Recorded information Start Marker

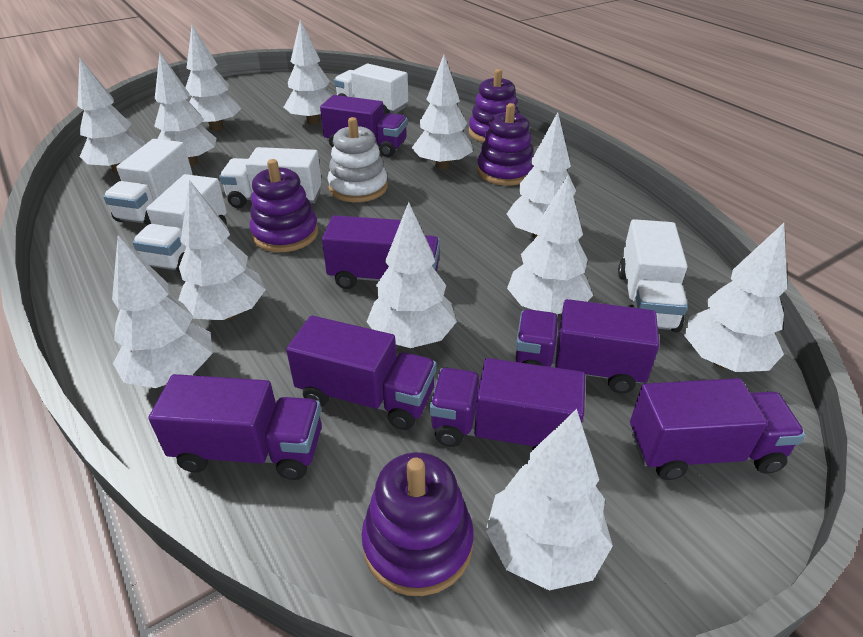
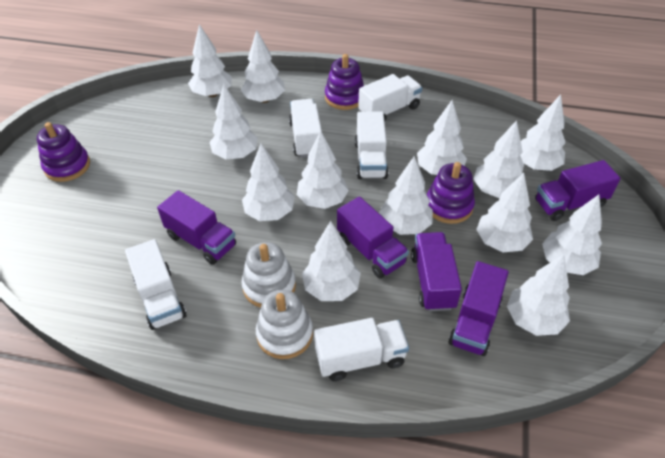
purple stacking toy: 4 -> 3
purple truck: 7 -> 5
white stacking toy: 1 -> 2
white tree: 12 -> 13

Recorded information End Marker

Using the line that contains "purple truck: 7 -> 5" as the first, reproduce each line exactly through the last line of the listing.

# [Exercise answer]
purple truck: 7 -> 5
white stacking toy: 1 -> 2
white tree: 12 -> 13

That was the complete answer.